PROVIDED INFORMATION >>
------------------------------------------------------------------------
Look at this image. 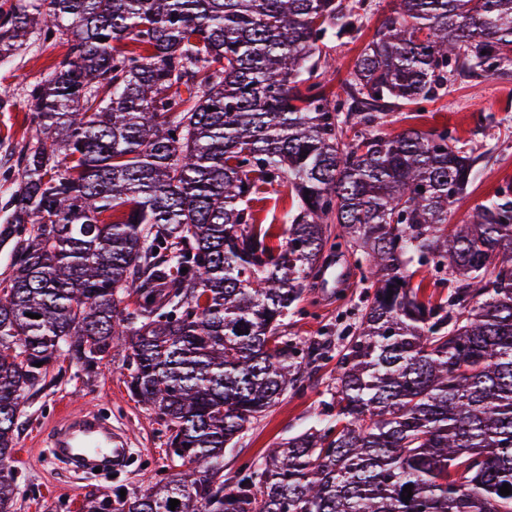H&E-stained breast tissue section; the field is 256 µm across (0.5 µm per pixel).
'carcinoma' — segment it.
Listing matches in <instances>:
<instances>
[{
	"label": "carcinoma",
	"instance_id": "obj_1",
	"mask_svg": "<svg viewBox=\"0 0 512 512\" xmlns=\"http://www.w3.org/2000/svg\"><path fill=\"white\" fill-rule=\"evenodd\" d=\"M393 4L344 98L315 53L358 38L366 0L0 14V61L36 28L68 45L30 89L39 134L0 224V512H16L26 396L61 359L89 373L116 355L169 433L171 473L80 512H512V187L450 224L481 157L446 127L370 131L387 109L426 111L451 66L511 63L512 0ZM284 182L276 243L252 202ZM330 224L369 288L336 415L226 479L224 449L300 380L285 320L325 271ZM425 271L446 296L424 295Z\"/></svg>",
	"mask_w": 512,
	"mask_h": 512
}]
</instances>
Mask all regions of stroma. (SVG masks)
Returning a JSON list of instances; mask_svg holds the SVG:
<instances>
[{
  "mask_svg": "<svg viewBox=\"0 0 512 512\" xmlns=\"http://www.w3.org/2000/svg\"><path fill=\"white\" fill-rule=\"evenodd\" d=\"M367 3L361 38L333 42L321 49V60L335 67L330 83L333 92L343 93L357 55L389 9V0ZM67 52V45L51 44L37 36L0 62V193L9 192L21 151L35 134L29 89L49 75ZM442 125L455 130L458 148L483 157L468 197L448 215L449 223L462 224L475 205L512 184V64L490 76L449 73L447 93L428 104L423 117L409 120L404 112H390L383 115L376 130L393 136L411 126L427 130ZM364 293L357 276L330 297L320 287L305 293L301 312L289 318L286 333L302 351L321 343L323 357L303 365L298 389L288 392L254 422L235 447L225 449V475L258 464L266 448L287 441L316 422L336 383L339 353L358 317ZM101 407L111 408L113 429L126 434L132 466L111 481L95 482L48 463L43 450L52 430L70 414ZM23 419L15 452L21 475L17 512H78L89 493L108 495L118 488L143 494L166 463L165 429L154 411L129 393L116 363L103 365L93 376L76 366L67 367L65 376L54 386L26 402Z\"/></svg>",
  "mask_w": 512,
  "mask_h": 512,
  "instance_id": "1",
  "label": "stroma"
}]
</instances>
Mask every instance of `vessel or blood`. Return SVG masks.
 I'll return each mask as SVG.
<instances>
[{"label": "vessel or blood", "instance_id": "1", "mask_svg": "<svg viewBox=\"0 0 512 512\" xmlns=\"http://www.w3.org/2000/svg\"><path fill=\"white\" fill-rule=\"evenodd\" d=\"M51 448L64 459L121 469L129 455L125 435L100 420L95 411L69 416L49 437Z\"/></svg>", "mask_w": 512, "mask_h": 512}]
</instances>
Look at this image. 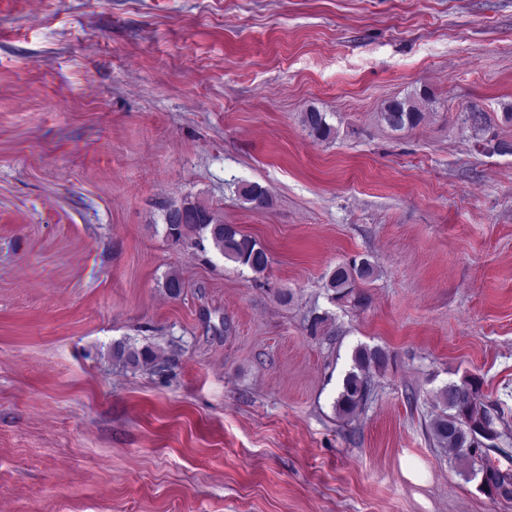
------------------------------------------------------------------------
THE REQUEST >> Scan the entries above and work out how many lines include the word "masks"; the reply is that number alone.

RESULT >> 2